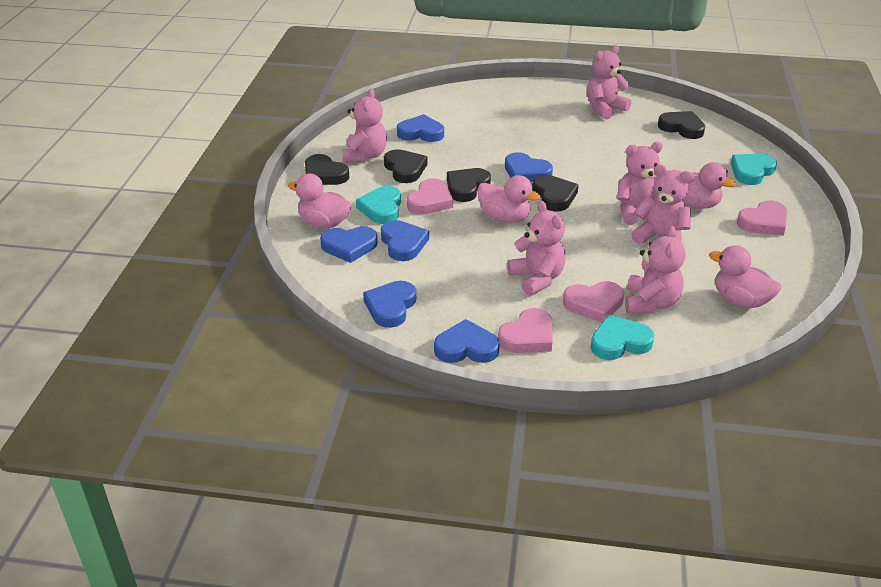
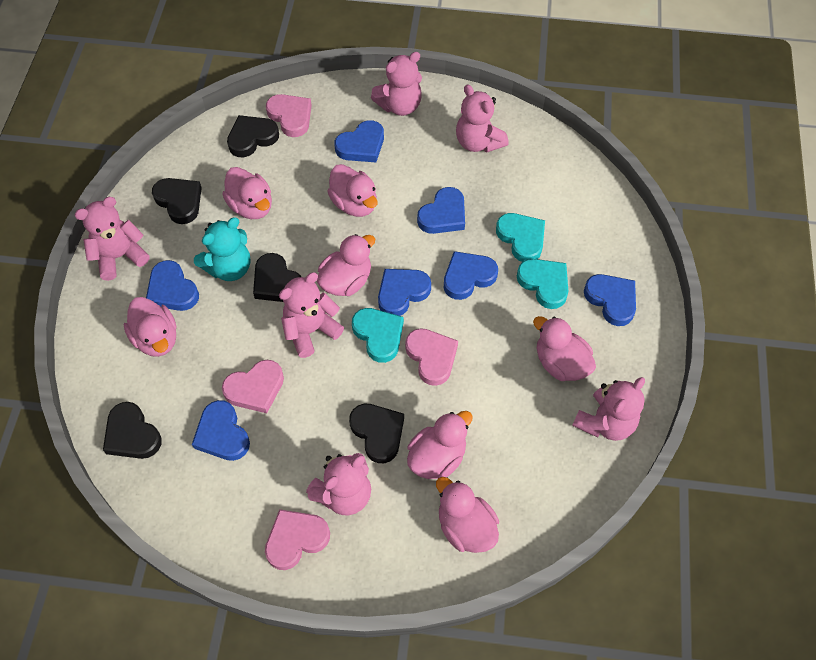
blue heart: [320,226,378,263] [363,281,416,328] [381,220,429,261] [397,114,444,142] [434,319,500,363] [505,152,553,182] = 6 -> [146,260,199,311] [192,400,250,461] [334,120,384,162] [378,269,431,316] [417,187,465,234] [444,251,498,300] [584,274,636,326] = 7
pink duck: [288,174,351,228] [477,175,541,222] [673,162,736,209] [709,245,781,308] = 4 -> [124,297,177,357] [222,167,272,219] [317,234,375,296] [327,164,378,217] [407,411,473,479] [436,477,499,553] [533,316,596,381] = 7
turquoise teddy bear: none = 0 -> [194,217,250,281] = 1

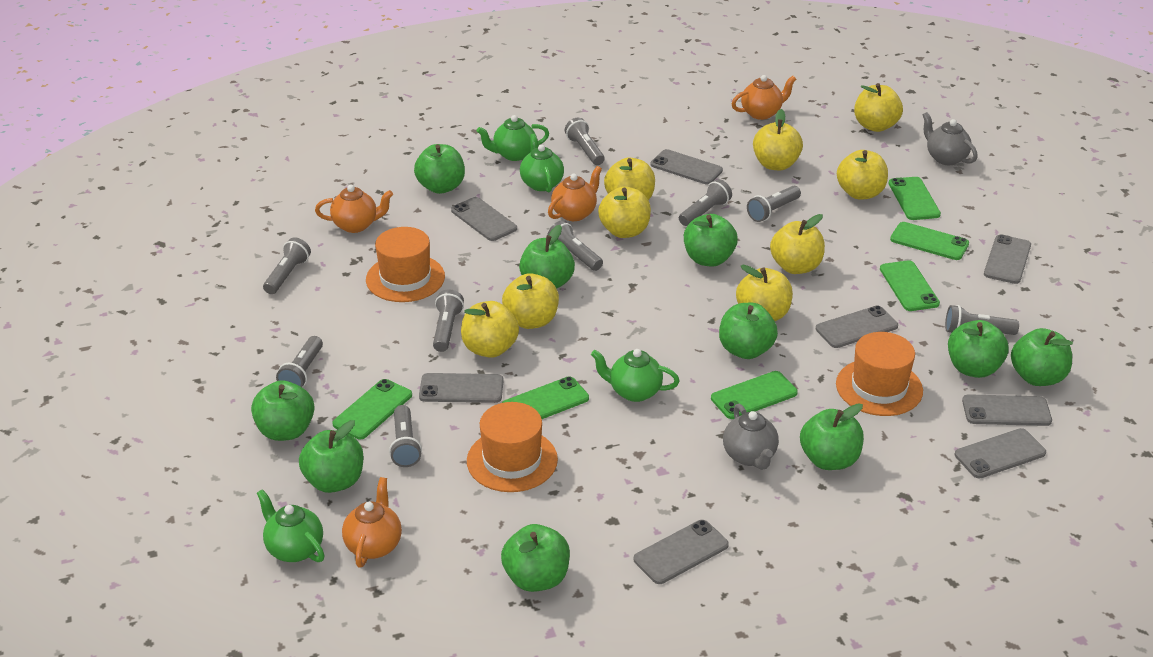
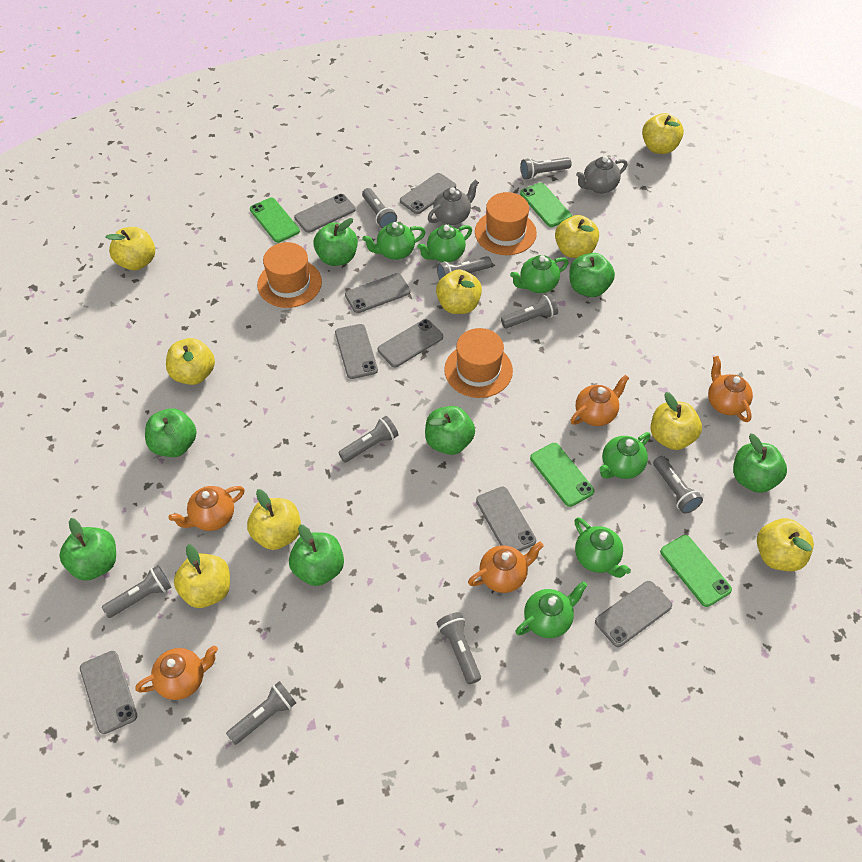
green apple: [251,380,315,441] [299,420,363,493] [414,144,465,194] [501,524,570,592] [519,225,575,289] [684,214,738,266] [719,303,778,359] [800,403,864,470] [948,320,1009,378] [1011,328,1073,386] = 10 -> [59,518,116,581] [145,408,197,457] [289,525,344,586] [313,218,358,266] [425,406,475,455] [569,253,615,297] [733,433,787,493] = 7
green phone: [333,379,412,439] [502,376,589,419] [711,371,798,419] [880,260,940,311] [889,177,941,220] [890,222,969,260] = 6 -> [250,197,300,243] [520,182,572,227] [530,443,594,507] [660,535,732,607] = 4
green teapot: [257,489,325,562] [477,115,549,161] [520,134,564,192] [591,349,680,402] = 4 -> [362,222,426,260] [417,225,472,262] [510,255,569,293] [515,581,587,638] [575,517,631,578] [599,432,651,479] = 6
orange teapot: [315,185,393,233] [342,477,402,567] [548,166,602,221] [732,75,796,120] = 4 -> [135,646,218,700] [169,486,245,531] [468,542,543,593] [570,375,629,426] [708,356,753,422] = 5

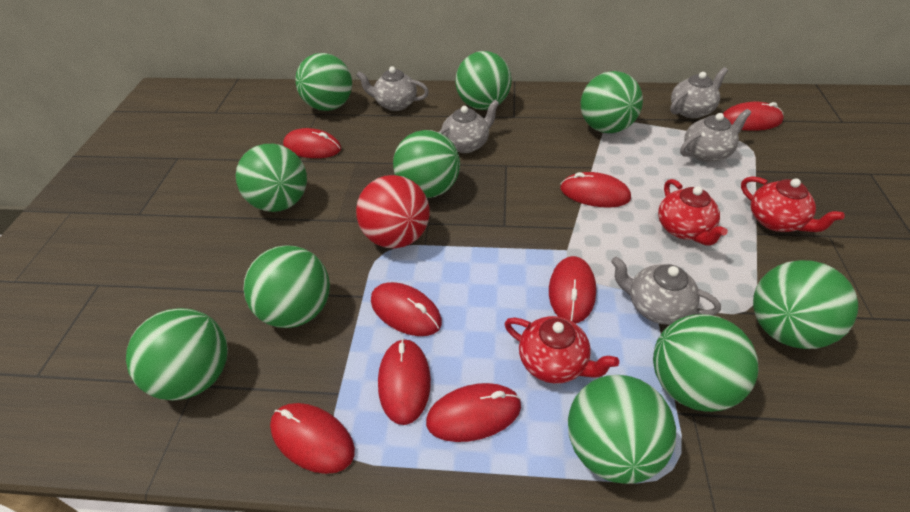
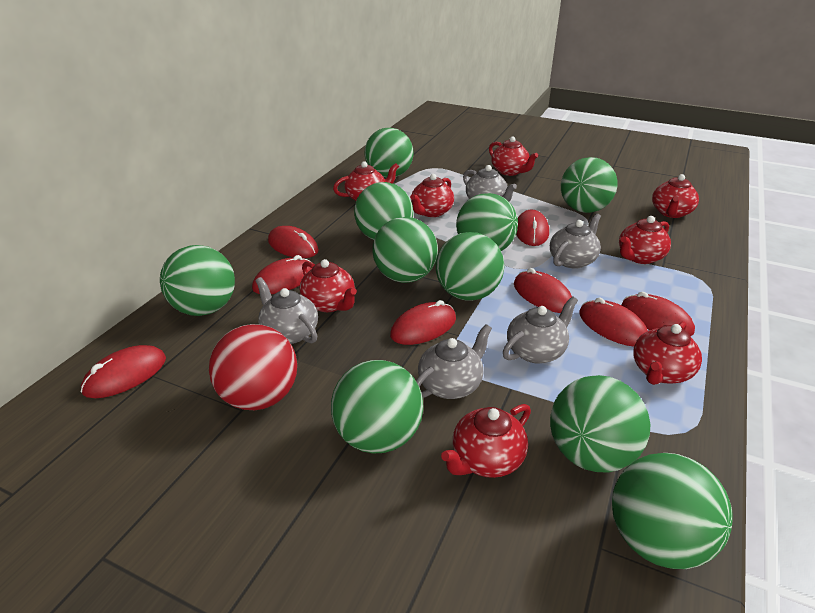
red teapot: [504,316,619,383] [658,179,728,245] [741,176,845,232] = 3 -> [300,259,357,312] [333,161,399,201] [410,174,454,217] [441,404,531,478] [489,136,538,176] [619,216,671,264] [633,321,702,385] [652,174,699,218] = 8

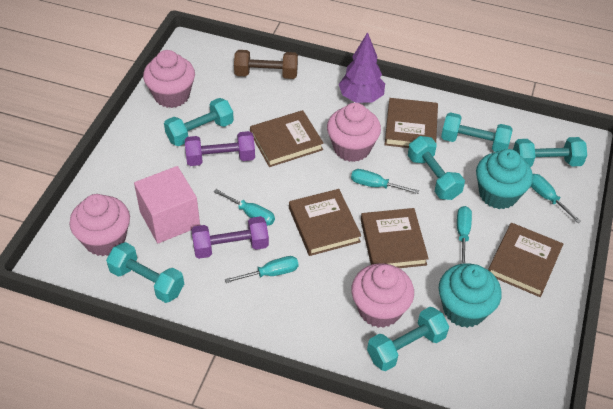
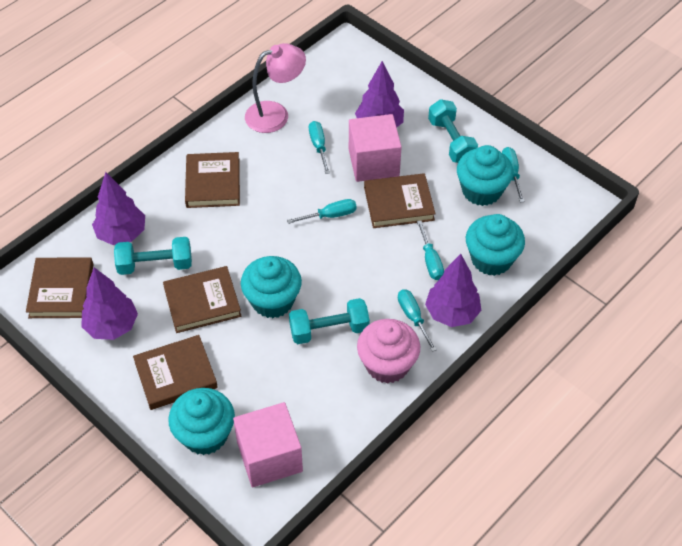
brown dumbbell: [234,50,298,79] = 1 -> none = 0
pink cube: [134,166,200,243] = 1 -> [233,402,303,488] [349,114,402,182] = 2
pink cupcake: [69,194,130,256] [143,50,195,108] [327,103,381,162] [351,263,414,328] = 4 -> [357,319,420,384] = 1
pink lamp: none = 0 -> [245,43,306,133] = 1
purple dumbbell: [185,131,255,166] [191,216,269,259] = 2 -> none = 0
purple tree: [339,32,385,103] = 1 -> [81,267,138,340] [92,172,145,245] [355,61,404,127] [425,254,481,327] = 4
turquoise cupcake: [439,263,502,328] [476,149,533,209] = 2 -> [168,388,235,455] [241,256,302,318] [457,145,513,206] [466,214,525,276] = 4
turquoise dumbbell: [106,242,184,303] [164,98,234,146] [367,307,449,371] [408,136,465,200] [441,112,513,152] [513,137,587,167] = 6 -> [114,237,192,275] [289,298,370,344] [428,99,478,163] = 3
+---+
Assignment. After locating the line holding "pink cupcake: [69,194,130,256]" above, output exactly that line and every line after it through the line holding "purple dumbbell: [185,131,255,166]". Include nothing else.

Solution to the problem.
pink cupcake: [69,194,130,256] [143,50,195,108] [327,103,381,162] [351,263,414,328] = 4 -> [357,319,420,384] = 1
pink lamp: none = 0 -> [245,43,306,133] = 1
purple dumbbell: [185,131,255,166] [191,216,269,259] = 2 -> none = 0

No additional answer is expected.